Exercise: In the material below, how many lines contain the string "relocated"? Reply with the number only.

Source data:
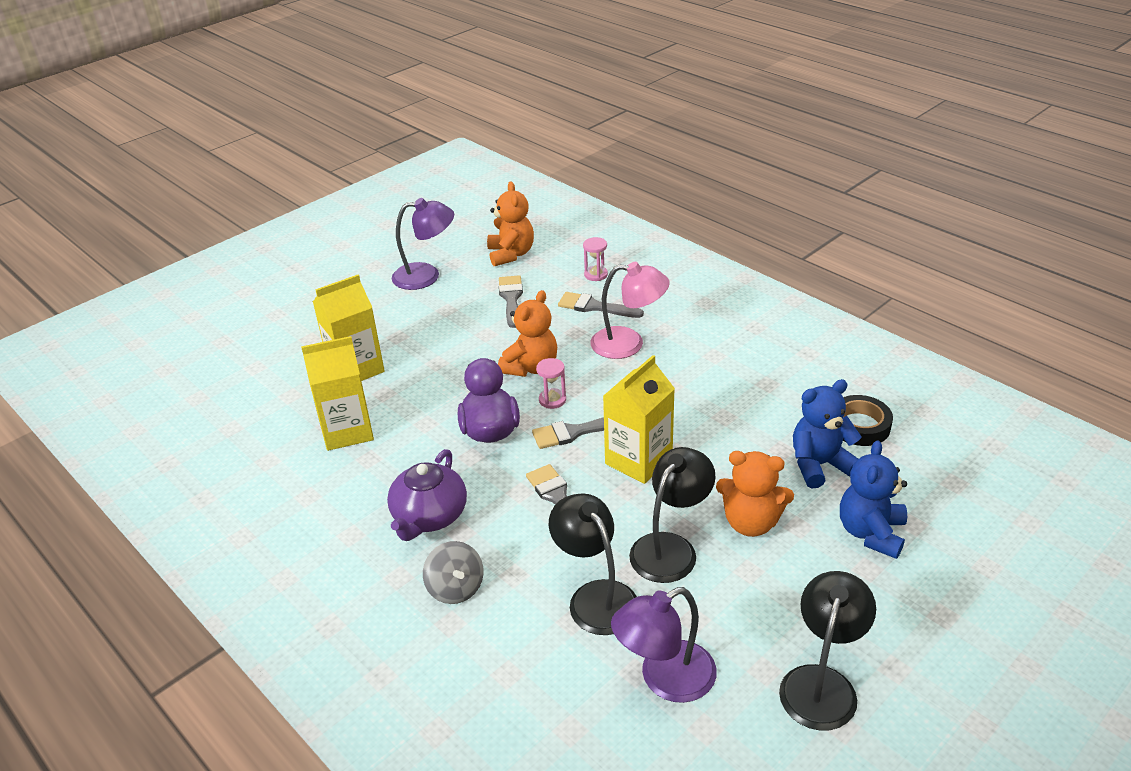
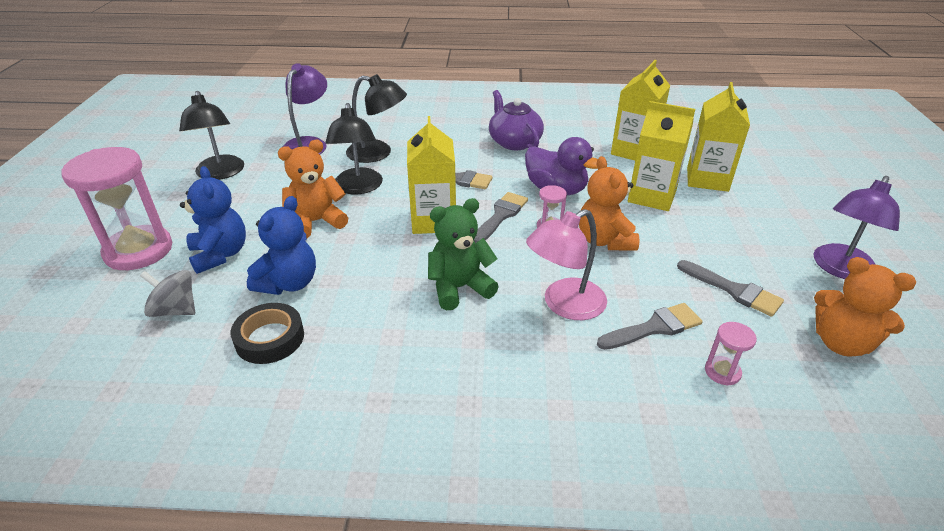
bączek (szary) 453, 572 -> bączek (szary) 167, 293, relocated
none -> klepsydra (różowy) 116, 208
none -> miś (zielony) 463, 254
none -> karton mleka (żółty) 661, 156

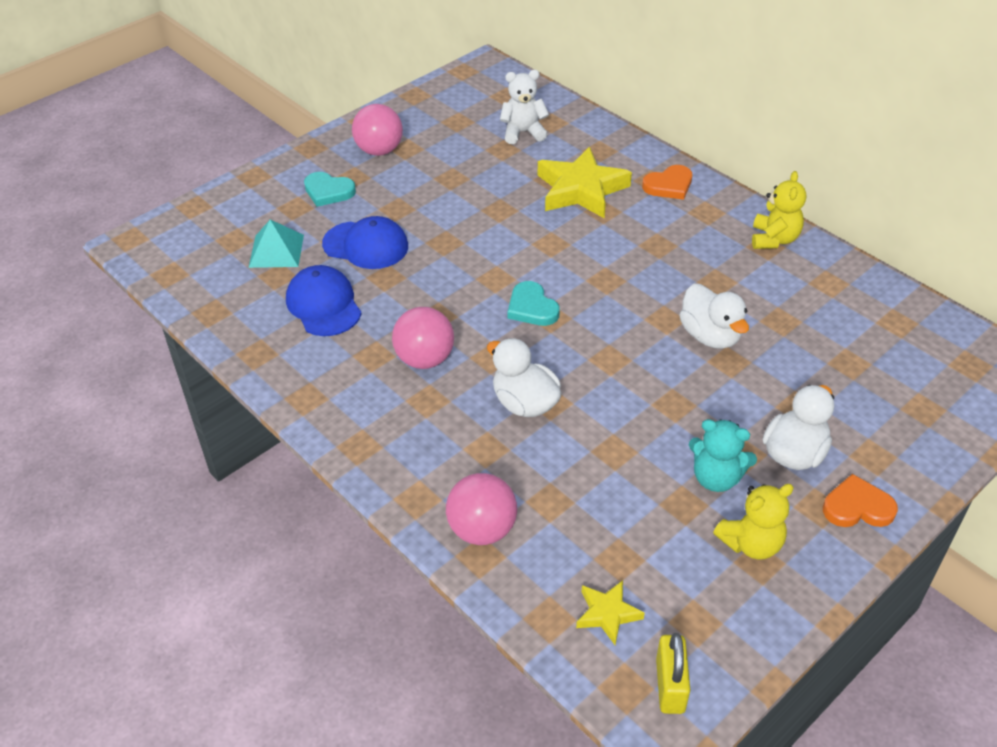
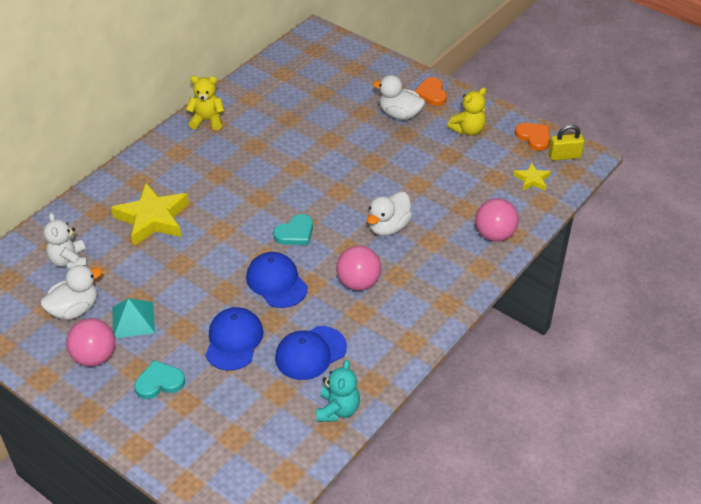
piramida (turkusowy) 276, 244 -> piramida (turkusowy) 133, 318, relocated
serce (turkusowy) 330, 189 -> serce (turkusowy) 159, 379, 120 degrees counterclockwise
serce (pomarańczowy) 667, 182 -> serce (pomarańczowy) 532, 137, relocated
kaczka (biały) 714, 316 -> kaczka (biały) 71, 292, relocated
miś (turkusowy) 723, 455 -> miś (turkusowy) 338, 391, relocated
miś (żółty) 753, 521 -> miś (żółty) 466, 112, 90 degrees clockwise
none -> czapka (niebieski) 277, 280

Solution to this task: 5